=== Supplied information ===
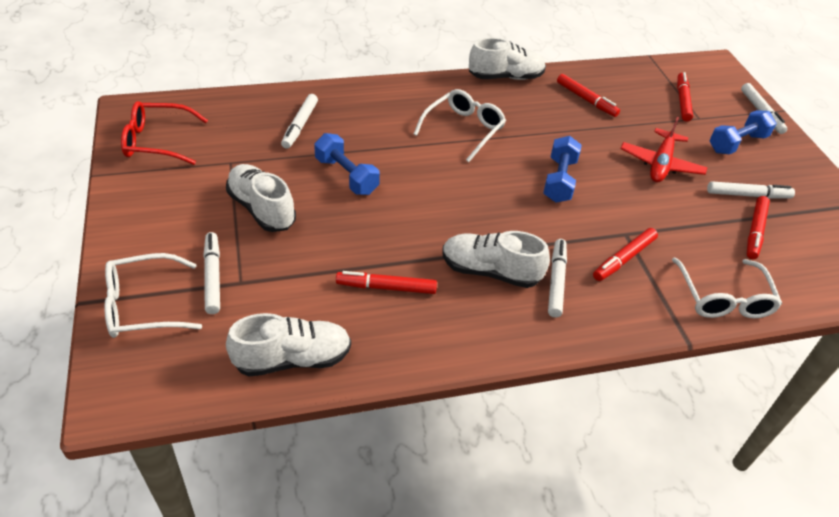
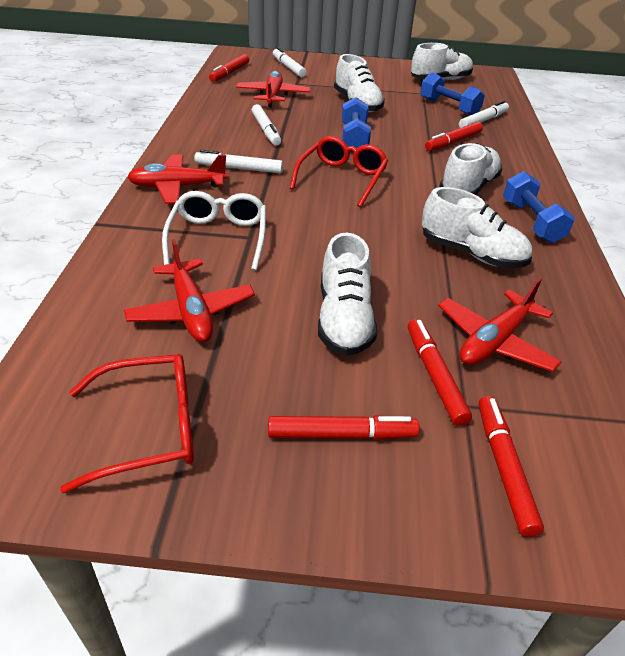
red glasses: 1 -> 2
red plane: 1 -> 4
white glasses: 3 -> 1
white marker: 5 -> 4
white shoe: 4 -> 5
===
▶ Brief: Pull each line holding "white" out of the listing.

▶ Output for this exercise:
white glasses: 3 -> 1
white marker: 5 -> 4
white shoe: 4 -> 5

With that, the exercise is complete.